───── Material for this task
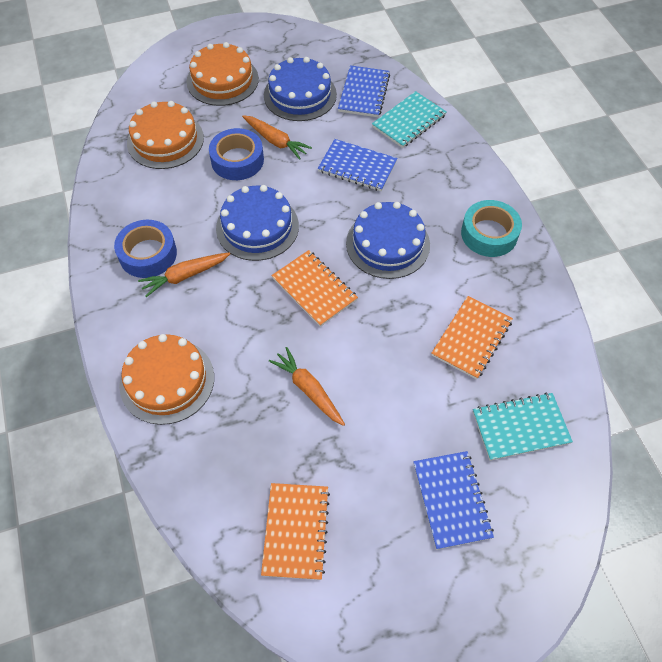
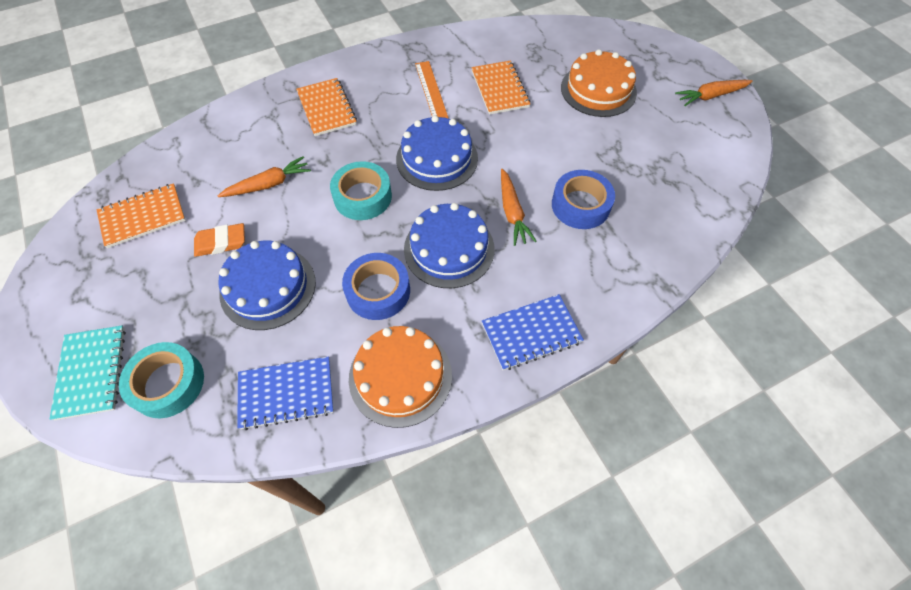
blue notebook: 3 -> 2
orange cake: 3 -> 2
orange eraser: 0 -> 1
orange ruler: 0 -> 1
turquoise notebook: 2 -> 1
turquoise tape: 1 -> 2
──────────
Problem requirements: Return the entries above in full and unchanged, omitting every image.

Exercise result:
blue notebook: 3 -> 2
orange cake: 3 -> 2
orange eraser: 0 -> 1
orange ruler: 0 -> 1
turquoise notebook: 2 -> 1
turquoise tape: 1 -> 2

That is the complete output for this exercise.